Data excerpts
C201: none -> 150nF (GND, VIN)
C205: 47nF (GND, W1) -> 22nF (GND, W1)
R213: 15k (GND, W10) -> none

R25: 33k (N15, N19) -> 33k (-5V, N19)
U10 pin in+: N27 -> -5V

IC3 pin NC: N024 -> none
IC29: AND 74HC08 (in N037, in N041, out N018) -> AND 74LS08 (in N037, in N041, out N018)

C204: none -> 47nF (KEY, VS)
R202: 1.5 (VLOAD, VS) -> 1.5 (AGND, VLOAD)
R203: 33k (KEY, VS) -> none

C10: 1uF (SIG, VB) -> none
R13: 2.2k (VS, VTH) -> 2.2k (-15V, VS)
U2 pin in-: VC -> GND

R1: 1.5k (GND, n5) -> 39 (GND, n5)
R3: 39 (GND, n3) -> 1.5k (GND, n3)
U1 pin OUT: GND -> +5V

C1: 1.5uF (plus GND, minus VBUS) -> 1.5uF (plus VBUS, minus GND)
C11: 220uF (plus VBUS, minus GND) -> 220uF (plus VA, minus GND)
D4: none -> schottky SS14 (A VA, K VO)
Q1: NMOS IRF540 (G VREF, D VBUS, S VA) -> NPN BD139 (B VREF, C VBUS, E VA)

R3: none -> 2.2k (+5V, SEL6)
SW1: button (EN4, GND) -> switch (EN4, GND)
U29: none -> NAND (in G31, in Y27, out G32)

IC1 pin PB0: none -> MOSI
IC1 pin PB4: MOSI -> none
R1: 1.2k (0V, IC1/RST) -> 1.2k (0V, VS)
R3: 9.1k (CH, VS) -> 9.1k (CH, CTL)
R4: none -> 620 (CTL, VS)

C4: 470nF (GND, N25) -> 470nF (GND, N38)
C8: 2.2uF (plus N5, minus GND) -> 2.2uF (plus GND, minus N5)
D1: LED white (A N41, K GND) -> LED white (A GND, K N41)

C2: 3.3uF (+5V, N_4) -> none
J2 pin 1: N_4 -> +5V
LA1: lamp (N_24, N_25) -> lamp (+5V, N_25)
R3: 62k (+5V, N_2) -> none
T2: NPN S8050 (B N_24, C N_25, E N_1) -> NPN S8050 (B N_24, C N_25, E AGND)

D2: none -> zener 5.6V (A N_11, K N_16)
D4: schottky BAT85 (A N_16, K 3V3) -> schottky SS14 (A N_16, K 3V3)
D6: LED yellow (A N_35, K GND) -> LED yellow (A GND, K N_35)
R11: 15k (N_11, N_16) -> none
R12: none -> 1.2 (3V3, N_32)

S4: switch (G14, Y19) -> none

(Aim of the task) In the lines above, find each one with "AGND" and list it.

(Solution to this exercise)
R202: 1.5 (VLOAD, VS) -> 1.5 (AGND, VLOAD)
T2: NPN S8050 (B N_24, C N_25, E N_1) -> NPN S8050 (B N_24, C N_25, E AGND)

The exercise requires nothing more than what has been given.